[Structured diff data]
·····

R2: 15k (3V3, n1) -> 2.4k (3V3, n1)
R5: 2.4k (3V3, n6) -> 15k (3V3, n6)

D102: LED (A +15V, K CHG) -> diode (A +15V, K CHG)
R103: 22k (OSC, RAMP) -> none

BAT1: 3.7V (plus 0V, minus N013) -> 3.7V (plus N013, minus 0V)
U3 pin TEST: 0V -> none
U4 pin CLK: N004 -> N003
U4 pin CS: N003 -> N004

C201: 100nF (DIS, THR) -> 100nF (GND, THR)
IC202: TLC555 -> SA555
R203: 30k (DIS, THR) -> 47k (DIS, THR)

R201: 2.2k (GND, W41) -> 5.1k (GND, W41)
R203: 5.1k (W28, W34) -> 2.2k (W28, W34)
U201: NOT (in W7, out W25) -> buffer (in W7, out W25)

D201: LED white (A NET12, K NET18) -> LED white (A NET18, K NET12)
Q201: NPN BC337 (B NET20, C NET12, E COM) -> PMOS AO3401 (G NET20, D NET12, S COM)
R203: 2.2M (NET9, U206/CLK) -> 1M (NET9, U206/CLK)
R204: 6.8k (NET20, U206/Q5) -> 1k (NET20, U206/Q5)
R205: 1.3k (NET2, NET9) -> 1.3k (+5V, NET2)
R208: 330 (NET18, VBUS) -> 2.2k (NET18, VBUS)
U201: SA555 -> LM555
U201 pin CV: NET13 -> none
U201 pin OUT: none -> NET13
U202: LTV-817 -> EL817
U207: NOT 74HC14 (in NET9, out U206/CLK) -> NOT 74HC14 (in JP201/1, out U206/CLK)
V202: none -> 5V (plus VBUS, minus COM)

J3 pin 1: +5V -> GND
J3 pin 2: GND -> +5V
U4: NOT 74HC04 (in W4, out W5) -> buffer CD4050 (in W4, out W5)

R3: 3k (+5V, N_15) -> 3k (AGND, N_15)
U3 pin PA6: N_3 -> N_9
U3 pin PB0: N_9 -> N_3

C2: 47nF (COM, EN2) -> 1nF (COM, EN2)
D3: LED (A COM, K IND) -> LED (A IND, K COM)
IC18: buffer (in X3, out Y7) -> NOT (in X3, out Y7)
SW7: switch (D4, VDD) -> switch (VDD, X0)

·····

[Task item] Restate exactly the records above from their first line through the line that holds "U4 pin CS: N003 -> N004", please, including both and leaving out all others.

[Exercise response]
R2: 15k (3V3, n1) -> 2.4k (3V3, n1)
R5: 2.4k (3V3, n6) -> 15k (3V3, n6)

D102: LED (A +15V, K CHG) -> diode (A +15V, K CHG)
R103: 22k (OSC, RAMP) -> none

BAT1: 3.7V (plus 0V, minus N013) -> 3.7V (plus N013, minus 0V)
U3 pin TEST: 0V -> none
U4 pin CLK: N004 -> N003
U4 pin CS: N003 -> N004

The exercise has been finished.